*** Opening of Record excerpts ***

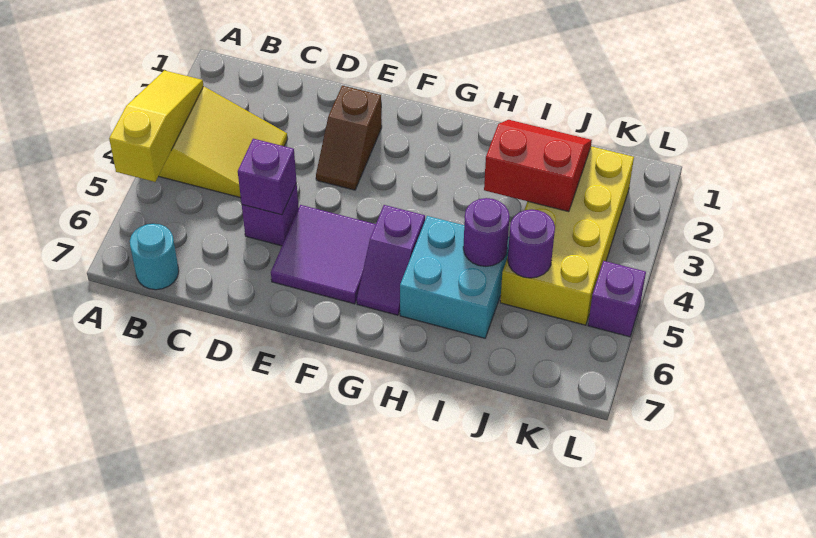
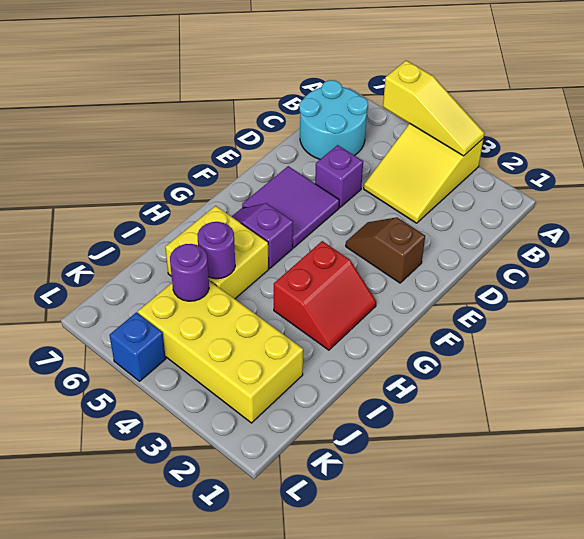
cyan 1x1 round brick [130,223,179,290] -> cyan 2x2 round brick [299,80,368,159]
purple 1x1 brick [238,139,297,215] -> none
cyan 2x2 brick [400,216,509,338] -> yellow 2x2 brick [165,206,269,299]
red 2x2 slope [484,120,592,212] -> red 2x2 slope moved to [274,241,376,350]
purple 1x1 brick [588,261,646,337] -> blue 1x1 brick [110,312,166,381]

*** Close of Record excerpts ***

**Requirement:**
Repeat the listing above word for word, omitting the pictures.

**Solution to this exercise:**
cyan 1x1 round brick [130,223,179,290] -> cyan 2x2 round brick [299,80,368,159]
purple 1x1 brick [238,139,297,215] -> none
cyan 2x2 brick [400,216,509,338] -> yellow 2x2 brick [165,206,269,299]
red 2x2 slope [484,120,592,212] -> red 2x2 slope moved to [274,241,376,350]
purple 1x1 brick [588,261,646,337] -> blue 1x1 brick [110,312,166,381]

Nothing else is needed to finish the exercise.